Scene change data
..........
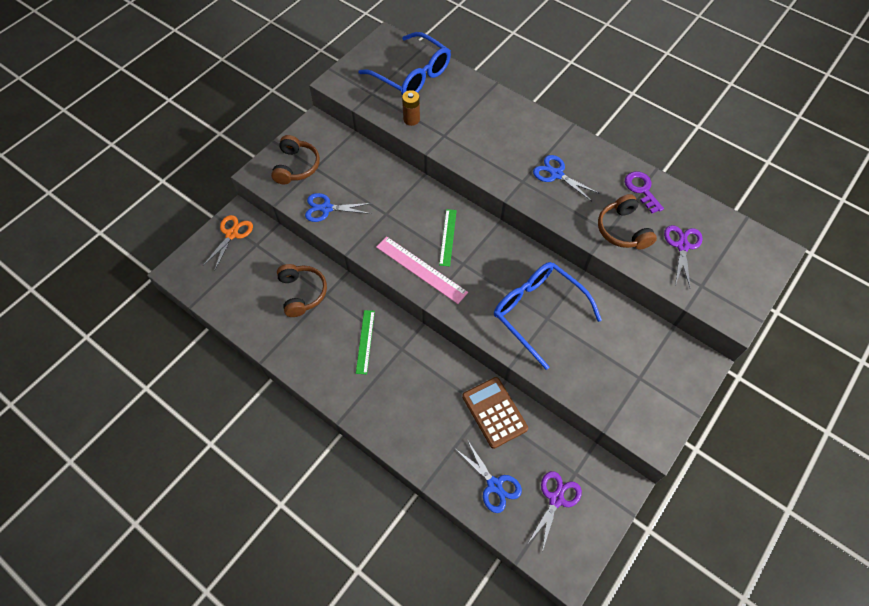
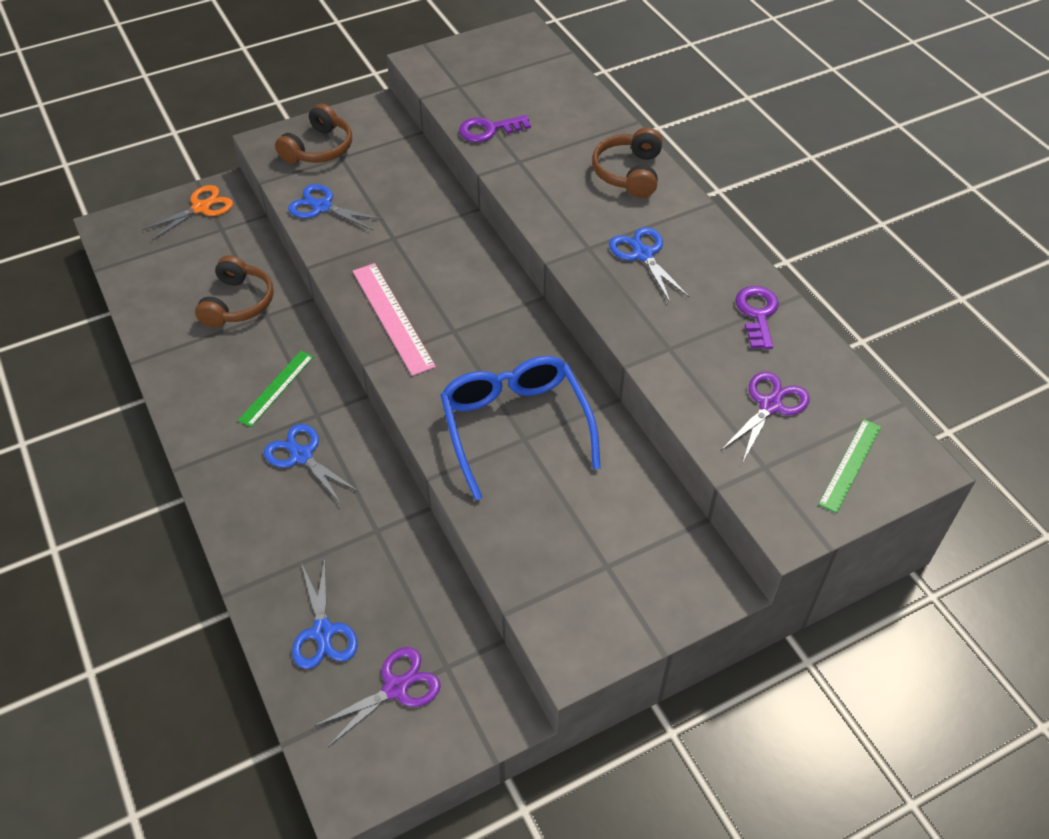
camera: 25 degrees right, 10 degrees down
(410, 380) = (301, 456): none -> blue scissors
(411, 119) = (489, 130): brown battery -> purple key
(412, 75) = (526, 80): blue glasses -> none
(448, 237) = (455, 292): green ruler -> green ruler (850, 464)
(494, 412) = (386, 541): brown calculator -> none
(622, 230) = (692, 354): brown headphones -> brown headphones (629, 173)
..........
EXERCISE REQUIREMENTS :: The expected result is every line above containing the string "blue".

SOLUTION ::
(410, 380) = (301, 456): none -> blue scissors
(412, 75) = (526, 80): blue glasses -> none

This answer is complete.